■ About this task
Output, word for word, the lines of this listing that fall between the line with "Disk 163: [72,462,123,498]" and the line with "Main: [213,466,264,506] ->", counting both of those lines, and no others.

■ Raw data

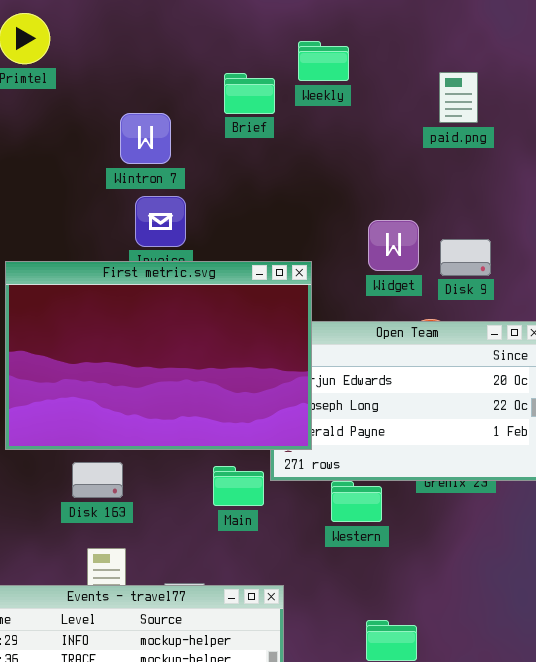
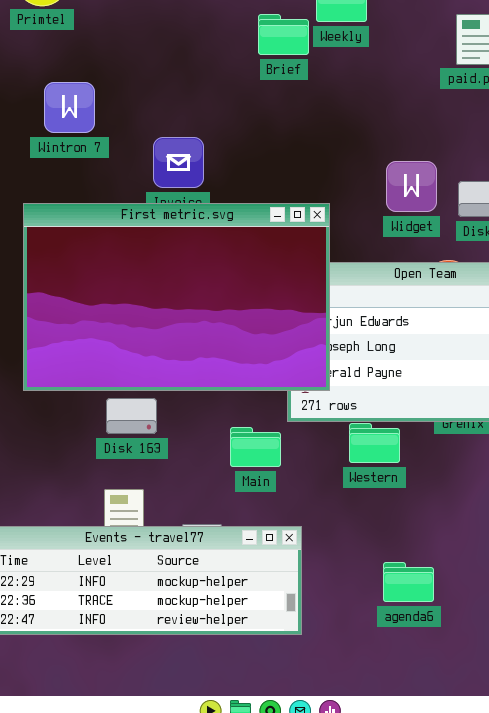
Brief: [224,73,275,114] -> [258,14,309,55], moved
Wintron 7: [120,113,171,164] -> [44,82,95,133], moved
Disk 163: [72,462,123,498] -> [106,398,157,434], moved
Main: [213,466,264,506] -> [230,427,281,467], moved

...

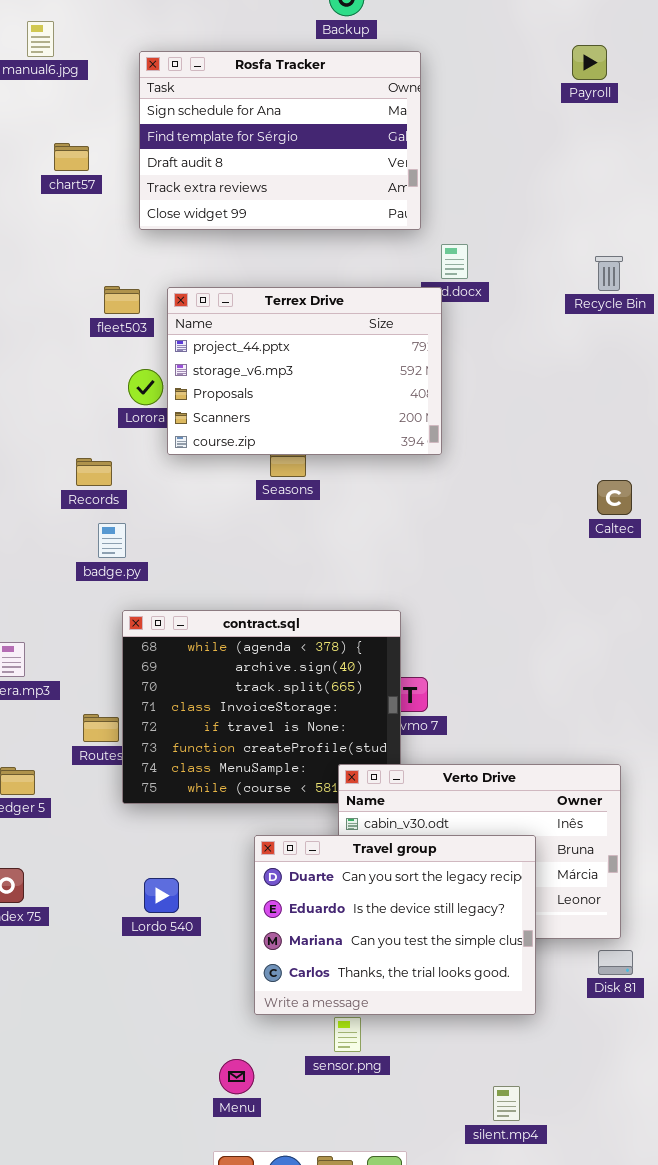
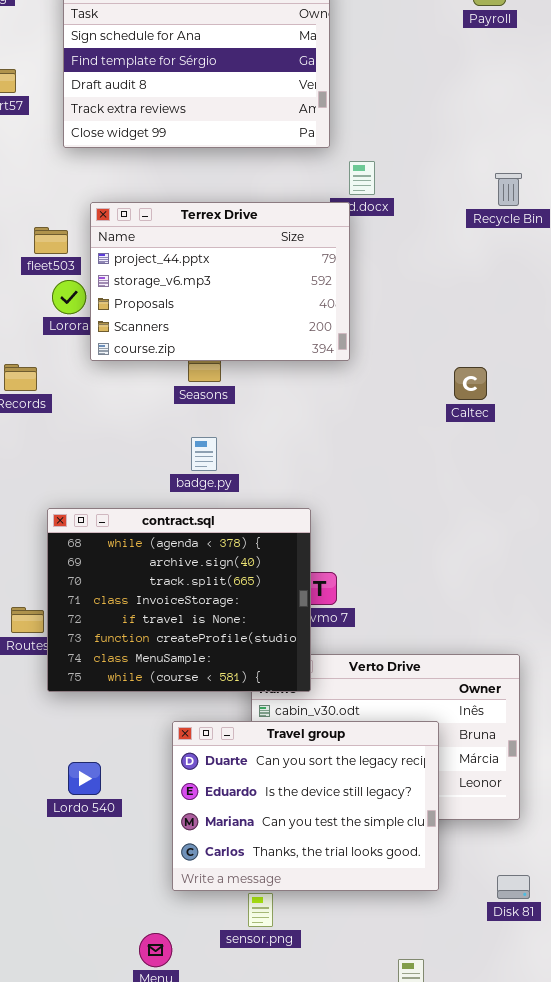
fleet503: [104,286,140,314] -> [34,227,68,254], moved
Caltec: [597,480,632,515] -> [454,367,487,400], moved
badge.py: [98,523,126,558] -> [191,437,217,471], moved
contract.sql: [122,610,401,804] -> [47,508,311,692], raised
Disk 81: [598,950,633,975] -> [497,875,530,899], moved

■ Written response
Disk 163: [72,462,123,498] -> [106,398,157,434], moved
Main: [213,466,264,506] -> [230,427,281,467], moved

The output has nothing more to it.